* **Source material**
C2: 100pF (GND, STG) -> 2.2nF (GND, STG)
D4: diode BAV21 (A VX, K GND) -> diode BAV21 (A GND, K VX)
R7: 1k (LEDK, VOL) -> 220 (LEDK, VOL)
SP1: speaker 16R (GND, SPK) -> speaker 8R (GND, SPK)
--
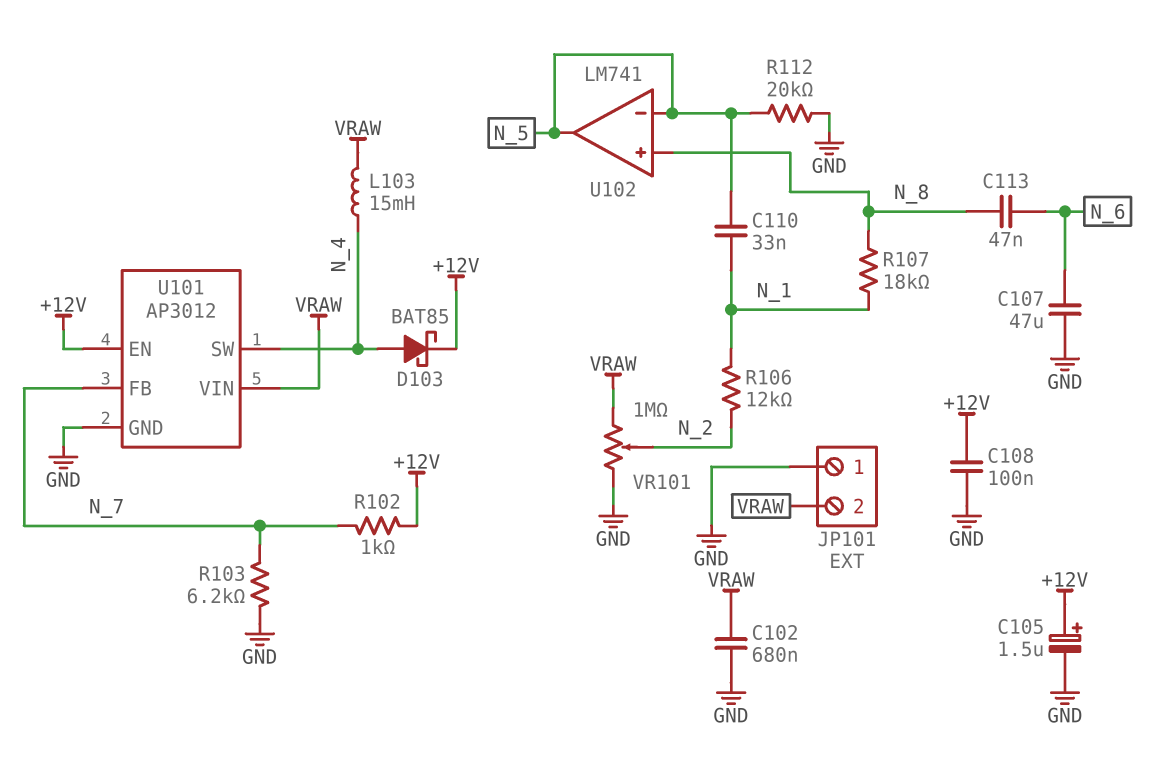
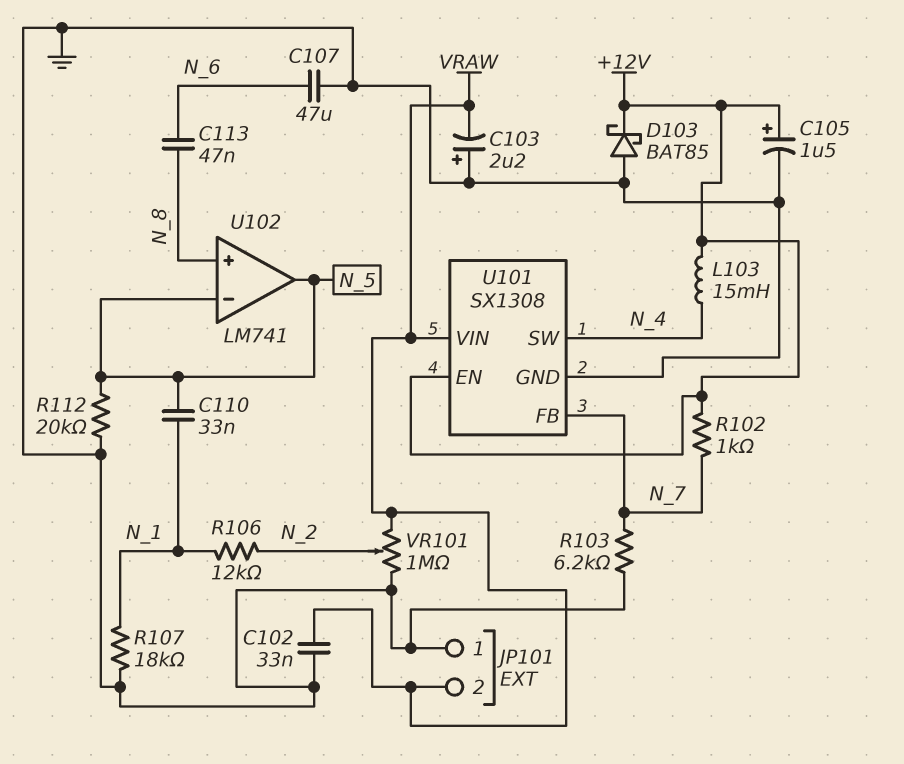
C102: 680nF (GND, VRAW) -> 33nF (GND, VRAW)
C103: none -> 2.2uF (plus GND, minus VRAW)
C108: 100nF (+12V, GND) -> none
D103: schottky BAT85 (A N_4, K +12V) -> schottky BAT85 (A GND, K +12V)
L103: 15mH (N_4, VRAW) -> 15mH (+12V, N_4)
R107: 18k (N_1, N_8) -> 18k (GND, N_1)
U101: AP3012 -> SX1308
...
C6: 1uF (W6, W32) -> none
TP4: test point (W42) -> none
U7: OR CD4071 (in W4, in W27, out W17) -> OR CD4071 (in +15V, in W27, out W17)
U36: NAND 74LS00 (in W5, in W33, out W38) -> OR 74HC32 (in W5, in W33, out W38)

* **Action item**
Of all the entries above, repeat only the lines from the line that has "C2: 100pF (GND, STG) -> 2.2nF (GND, STG)" to the line that has "SP1: speaker 16R", both lines included, exactly.

* **Completed exercise**
C2: 100pF (GND, STG) -> 2.2nF (GND, STG)
D4: diode BAV21 (A VX, K GND) -> diode BAV21 (A GND, K VX)
R7: 1k (LEDK, VOL) -> 220 (LEDK, VOL)
SP1: speaker 16R (GND, SPK) -> speaker 8R (GND, SPK)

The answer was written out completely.